• [TASK BRIEF] Write the listing below out again exactly, dropping the images.
──────── RECORDED DATA
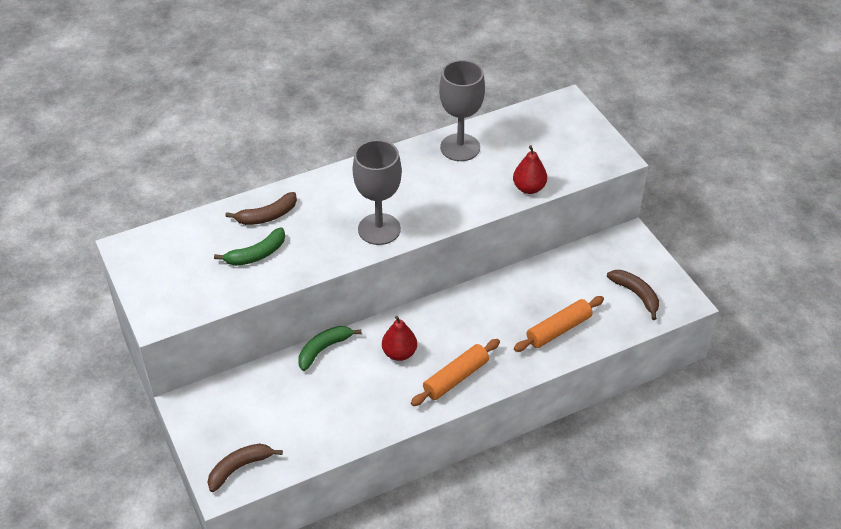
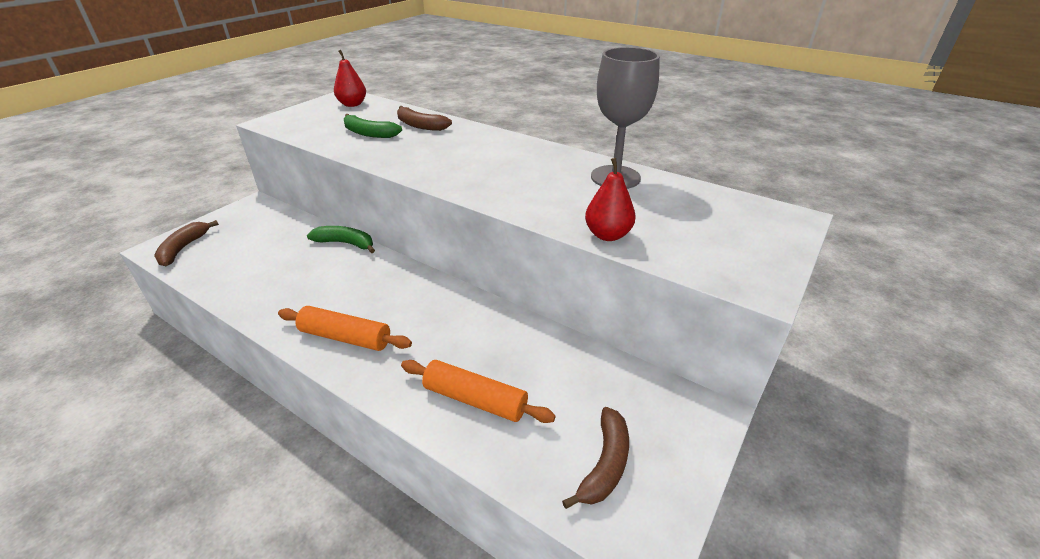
camera: 60 degrees right, 10 degrees down
(239, 468) = (183, 248): brown banana -> brown banana turned 105 degrees counterclockwise
(379, 229) = (447, 171): grey goblet -> none
(399, 353) = (363, 286): red pear -> red pear (352, 104)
────────────────
• [RESPONSE TO THE TASK]
camera: 60 degrees right, 10 degrees down
(239, 468) = (183, 248): brown banana -> brown banana turned 105 degrees counterclockwise
(379, 229) = (447, 171): grey goblet -> none
(399, 353) = (363, 286): red pear -> red pear (352, 104)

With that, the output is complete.